§ WHAT THE TASK ASKS
A single number is the expected answer: the count of lines in the listing that hold the word "VEXT".

§ DATASET
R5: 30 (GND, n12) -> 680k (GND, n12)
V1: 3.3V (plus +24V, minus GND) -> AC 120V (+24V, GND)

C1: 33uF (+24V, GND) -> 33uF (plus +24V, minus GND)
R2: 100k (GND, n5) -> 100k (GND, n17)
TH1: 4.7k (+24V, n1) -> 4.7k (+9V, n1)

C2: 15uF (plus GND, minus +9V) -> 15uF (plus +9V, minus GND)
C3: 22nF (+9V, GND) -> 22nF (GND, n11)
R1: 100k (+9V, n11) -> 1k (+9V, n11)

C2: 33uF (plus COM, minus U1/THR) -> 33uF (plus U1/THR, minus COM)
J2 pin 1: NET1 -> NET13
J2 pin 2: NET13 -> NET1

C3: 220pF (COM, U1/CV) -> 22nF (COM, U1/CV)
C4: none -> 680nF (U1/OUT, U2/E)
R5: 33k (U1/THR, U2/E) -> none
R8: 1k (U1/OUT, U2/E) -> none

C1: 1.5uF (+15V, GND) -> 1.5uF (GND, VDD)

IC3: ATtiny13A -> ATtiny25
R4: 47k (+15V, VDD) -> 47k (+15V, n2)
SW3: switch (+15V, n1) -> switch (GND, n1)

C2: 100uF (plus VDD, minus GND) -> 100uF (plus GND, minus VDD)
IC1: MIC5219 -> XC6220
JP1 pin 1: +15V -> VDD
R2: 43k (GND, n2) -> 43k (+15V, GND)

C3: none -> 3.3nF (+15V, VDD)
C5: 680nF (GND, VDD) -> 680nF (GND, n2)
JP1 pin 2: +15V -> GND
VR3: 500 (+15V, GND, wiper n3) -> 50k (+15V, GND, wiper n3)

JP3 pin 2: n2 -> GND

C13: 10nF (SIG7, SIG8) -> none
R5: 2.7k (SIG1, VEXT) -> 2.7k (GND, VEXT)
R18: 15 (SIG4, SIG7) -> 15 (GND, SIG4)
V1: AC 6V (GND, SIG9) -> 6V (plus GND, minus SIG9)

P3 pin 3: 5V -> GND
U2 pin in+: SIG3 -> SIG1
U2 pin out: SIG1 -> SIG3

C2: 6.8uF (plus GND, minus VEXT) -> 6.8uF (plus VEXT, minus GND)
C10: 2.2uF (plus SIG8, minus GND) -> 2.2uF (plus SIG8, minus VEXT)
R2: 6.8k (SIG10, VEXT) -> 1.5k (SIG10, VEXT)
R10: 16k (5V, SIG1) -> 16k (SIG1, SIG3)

§ WRITTEN RESPONSE
4